◆ **PROBLEM**
Give every entry again precisely as it appears.

'''

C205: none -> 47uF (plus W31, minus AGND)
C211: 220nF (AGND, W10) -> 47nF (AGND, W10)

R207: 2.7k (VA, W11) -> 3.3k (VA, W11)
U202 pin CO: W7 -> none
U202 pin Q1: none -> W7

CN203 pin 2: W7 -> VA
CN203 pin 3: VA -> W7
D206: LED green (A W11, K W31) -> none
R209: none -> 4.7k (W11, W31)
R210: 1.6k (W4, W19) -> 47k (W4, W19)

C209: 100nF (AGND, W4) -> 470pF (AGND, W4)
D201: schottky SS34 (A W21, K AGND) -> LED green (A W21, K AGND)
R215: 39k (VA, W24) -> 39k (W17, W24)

'''

◆ **REPLY TO THE TASK**
C205: none -> 47uF (plus W31, minus AGND)
C211: 220nF (AGND, W10) -> 47nF (AGND, W10)

R207: 2.7k (VA, W11) -> 3.3k (VA, W11)
U202 pin CO: W7 -> none
U202 pin Q1: none -> W7

CN203 pin 2: W7 -> VA
CN203 pin 3: VA -> W7
D206: LED green (A W11, K W31) -> none
R209: none -> 4.7k (W11, W31)
R210: 1.6k (W4, W19) -> 47k (W4, W19)

C209: 100nF (AGND, W4) -> 470pF (AGND, W4)
D201: schottky SS34 (A W21, K AGND) -> LED green (A W21, K AGND)
R215: 39k (VA, W24) -> 39k (W17, W24)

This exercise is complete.